→ **What the task requires**
From the records below, print only the part that opens with the line containing "R7: 5.1k (GND, N_4) -> 6.8k (GND, N_4)" and closes with the line containing "R12: 3k (GND, N_15) -> none"; omit the pictures.

Records from a dataset
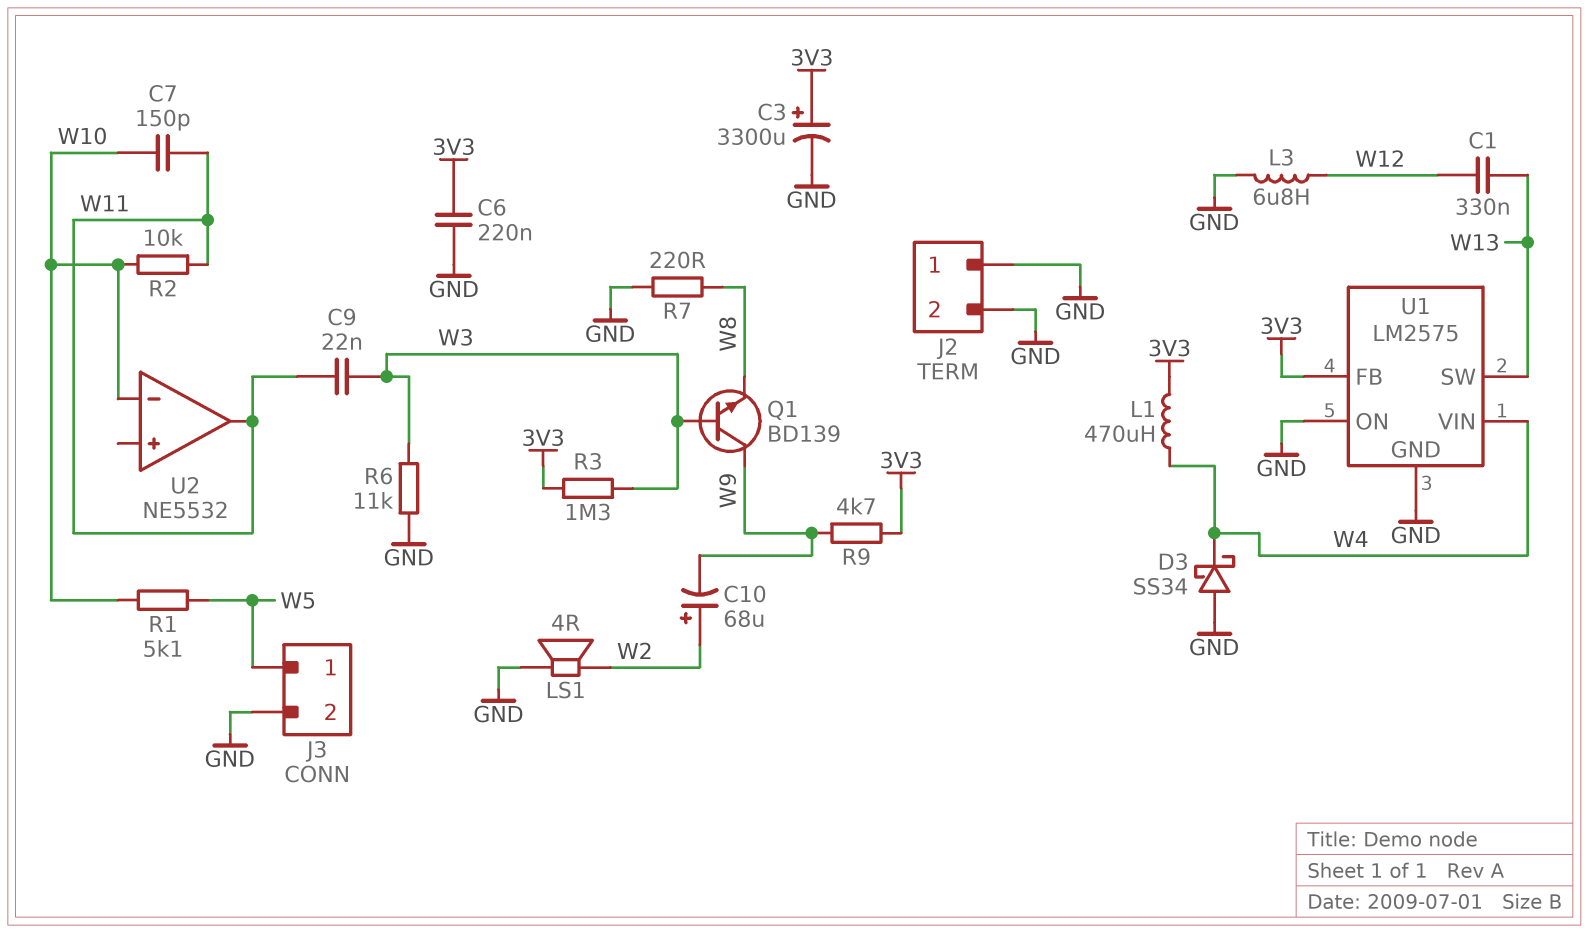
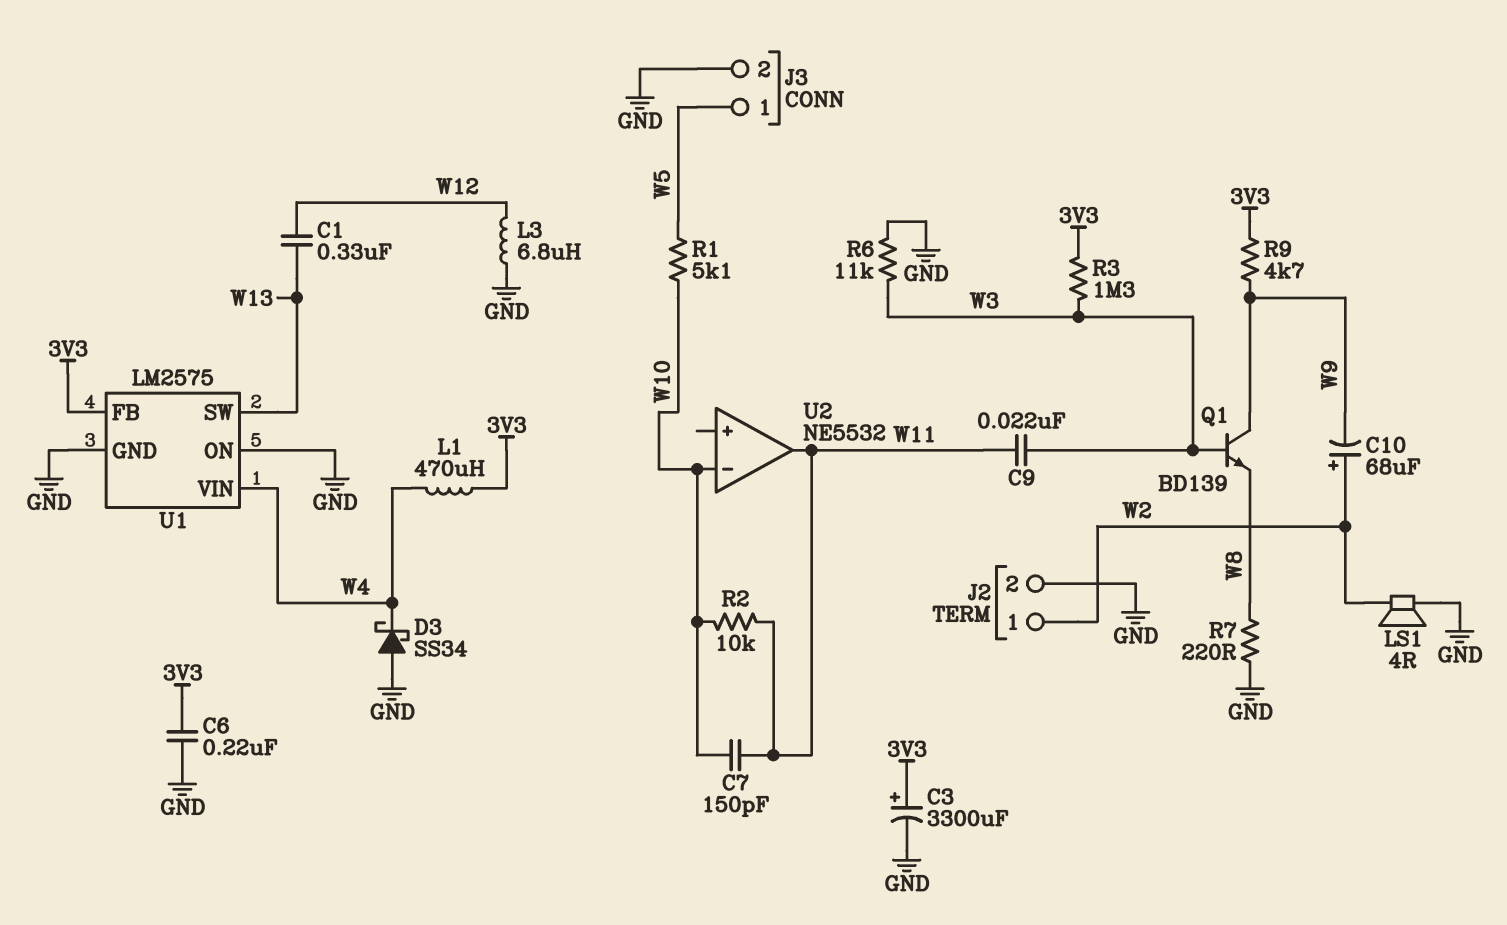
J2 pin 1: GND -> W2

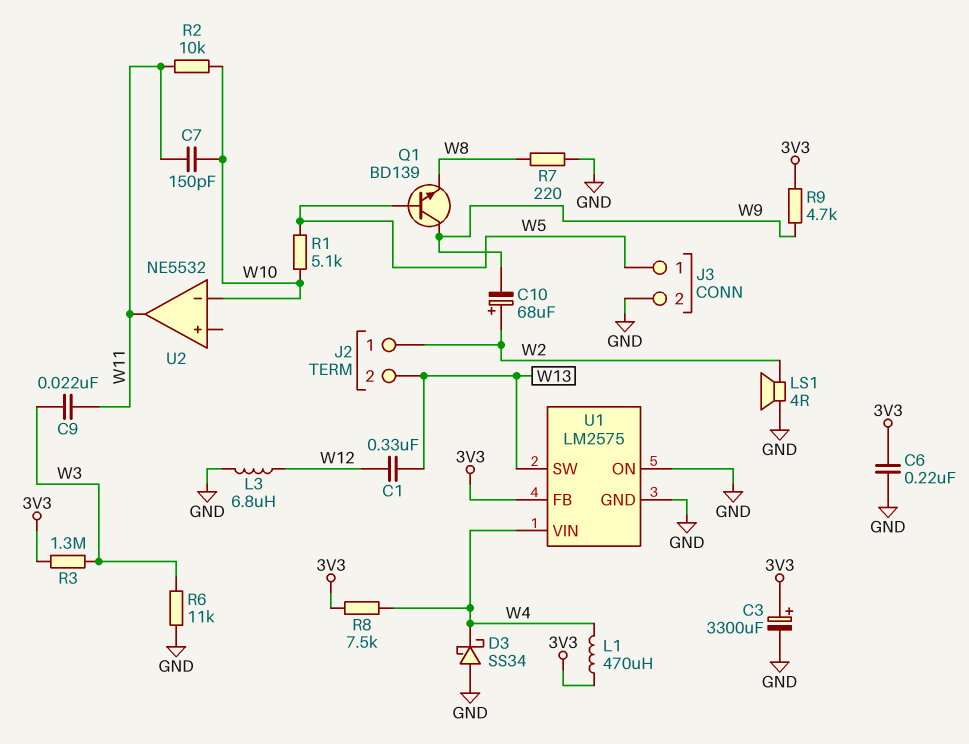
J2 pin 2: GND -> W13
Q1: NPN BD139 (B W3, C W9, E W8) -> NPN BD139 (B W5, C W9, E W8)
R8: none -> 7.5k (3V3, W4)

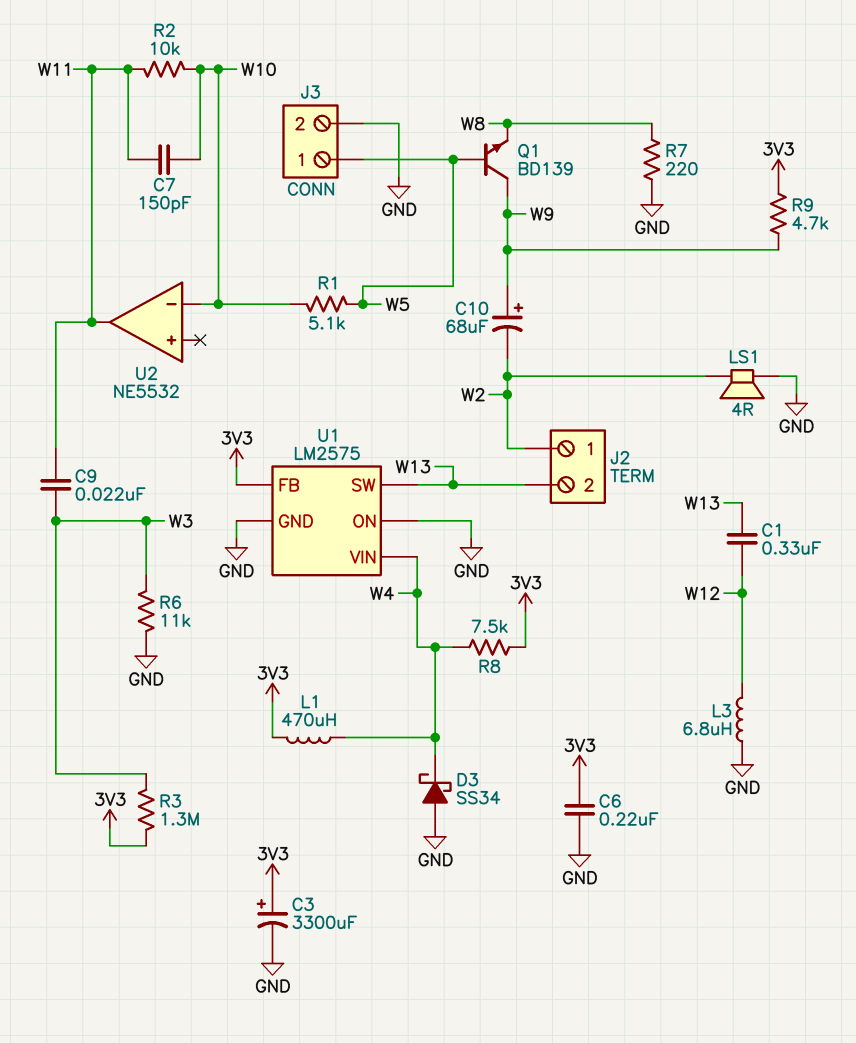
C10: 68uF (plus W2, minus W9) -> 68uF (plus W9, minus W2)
* * *
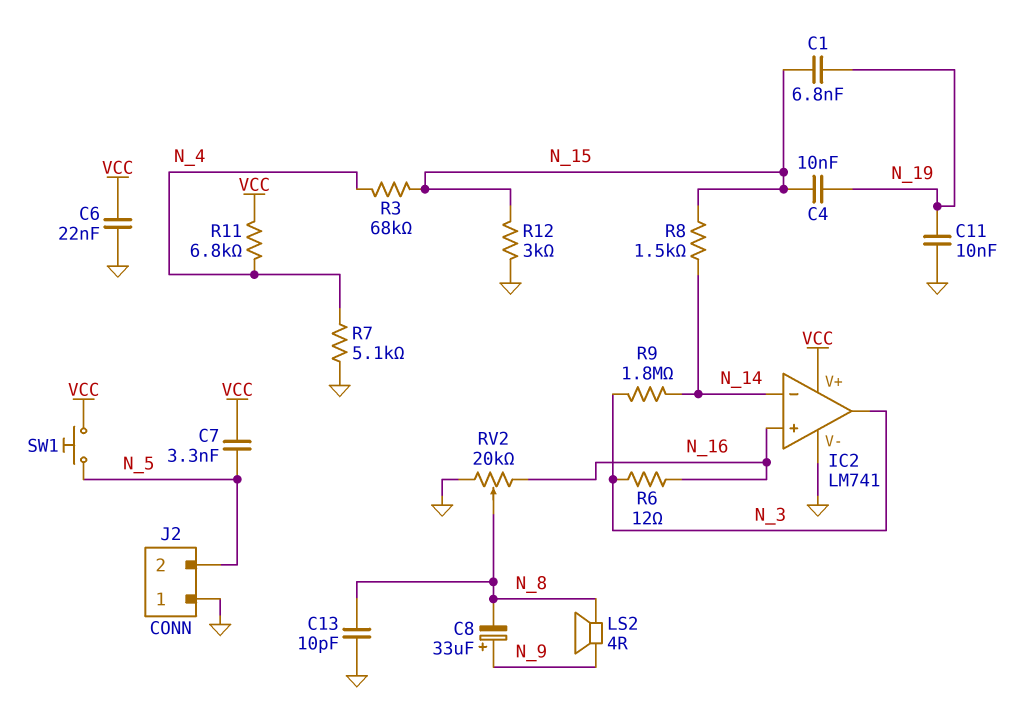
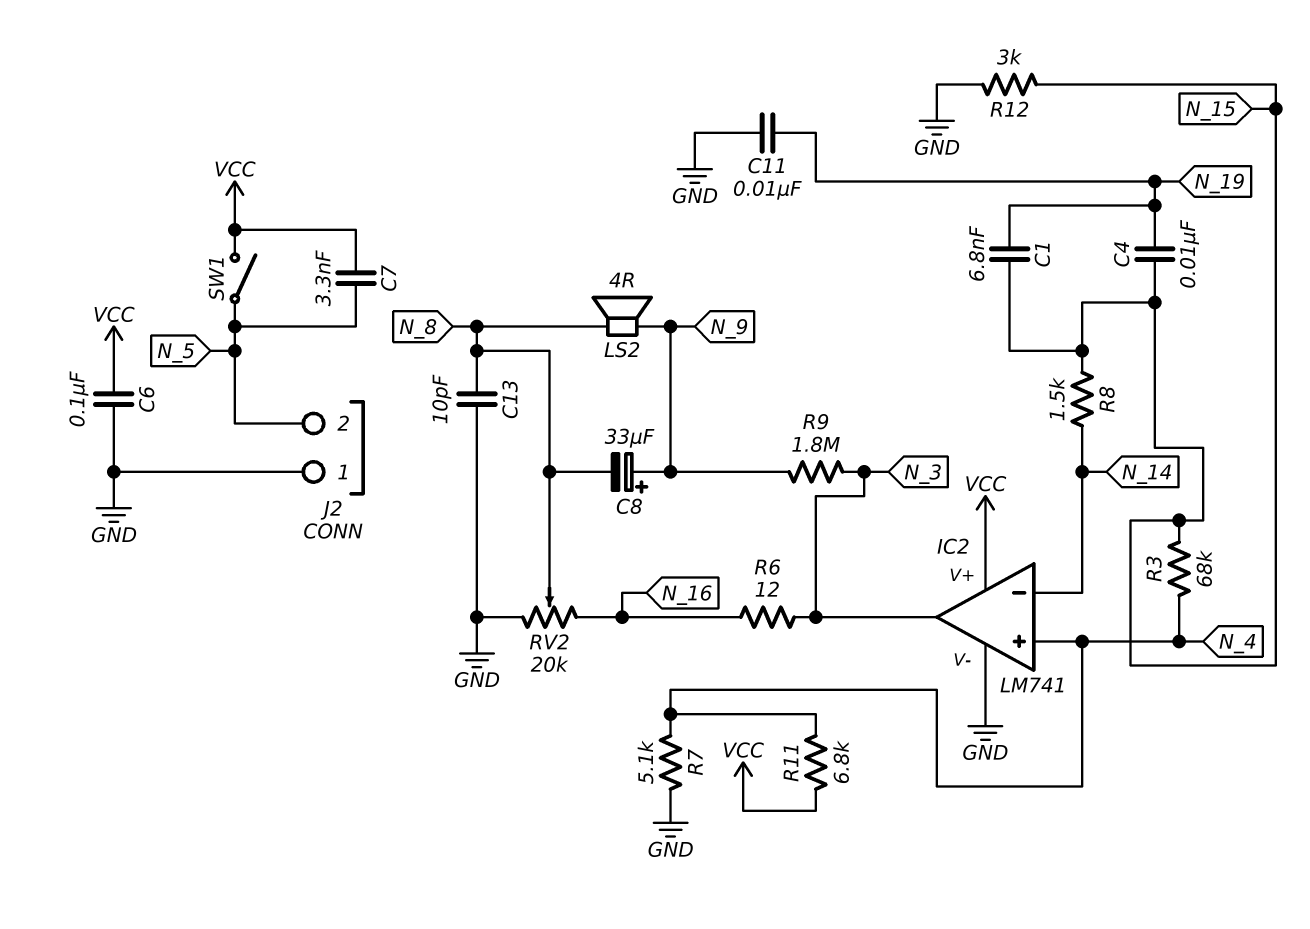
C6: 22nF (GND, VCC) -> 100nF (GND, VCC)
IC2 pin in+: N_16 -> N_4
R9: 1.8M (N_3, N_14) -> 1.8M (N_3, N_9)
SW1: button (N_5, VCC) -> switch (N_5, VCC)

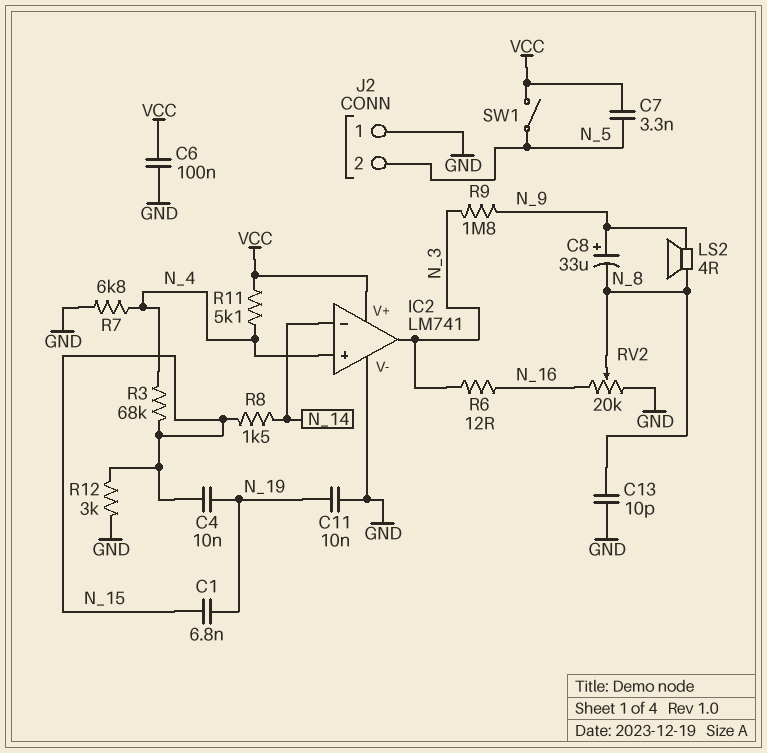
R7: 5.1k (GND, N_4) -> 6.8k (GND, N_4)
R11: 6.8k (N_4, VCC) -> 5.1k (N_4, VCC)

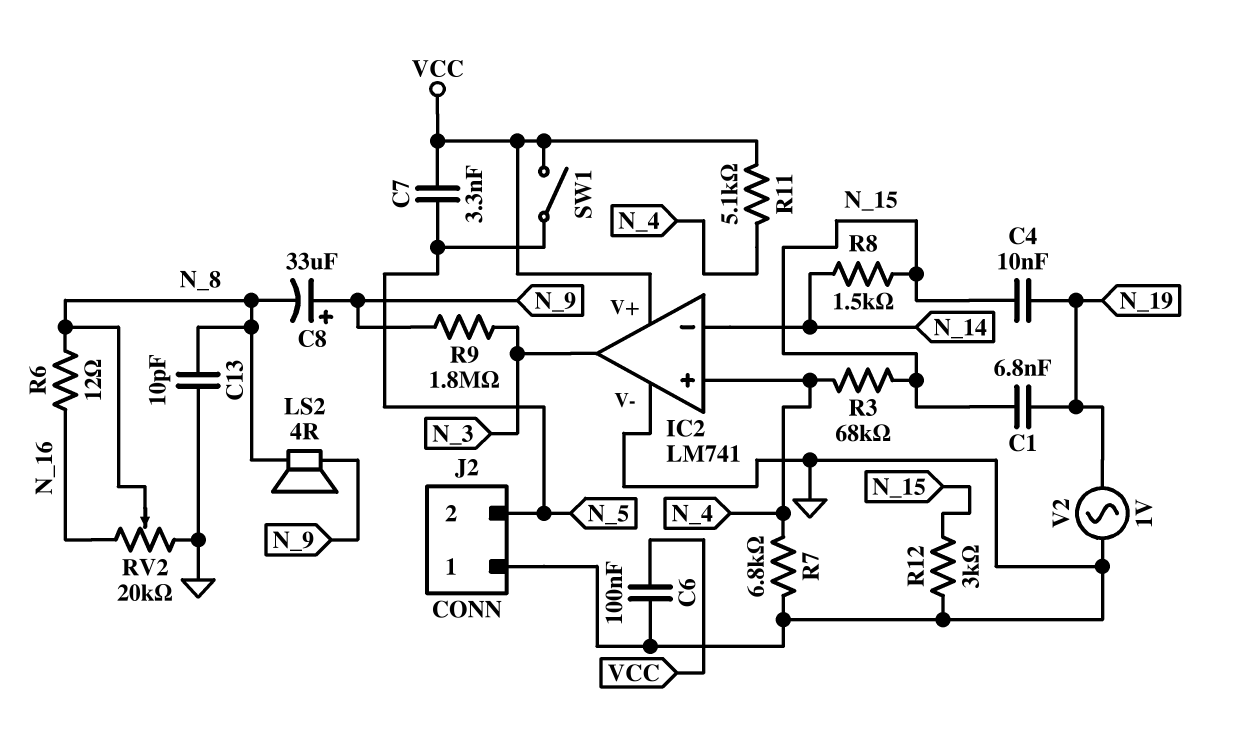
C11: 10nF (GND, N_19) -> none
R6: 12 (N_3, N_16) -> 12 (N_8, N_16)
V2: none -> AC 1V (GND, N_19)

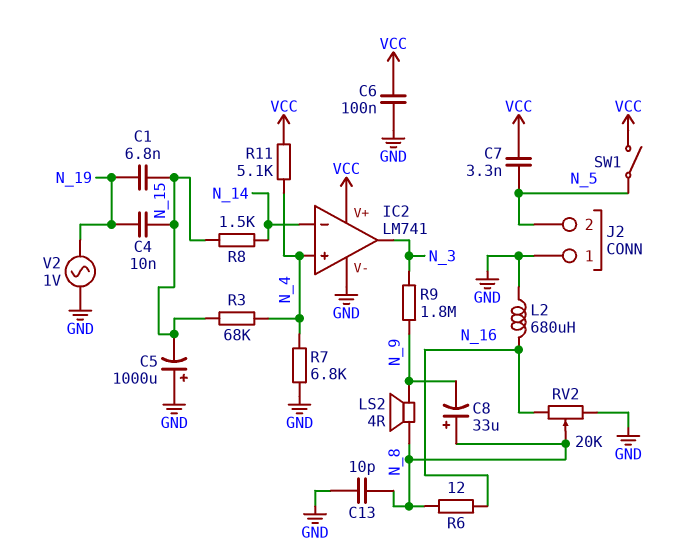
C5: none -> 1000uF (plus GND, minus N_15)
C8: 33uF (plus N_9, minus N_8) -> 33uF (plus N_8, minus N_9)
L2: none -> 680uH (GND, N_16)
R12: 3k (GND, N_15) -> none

→ **Exercise output**
R7: 5.1k (GND, N_4) -> 6.8k (GND, N_4)
R11: 6.8k (N_4, VCC) -> 5.1k (N_4, VCC)

C11: 10nF (GND, N_19) -> none
R6: 12 (N_3, N_16) -> 12 (N_8, N_16)
V2: none -> AC 1V (GND, N_19)

C5: none -> 1000uF (plus GND, minus N_15)
C8: 33uF (plus N_9, minus N_8) -> 33uF (plus N_8, minus N_9)
L2: none -> 680uH (GND, N_16)
R12: 3k (GND, N_15) -> none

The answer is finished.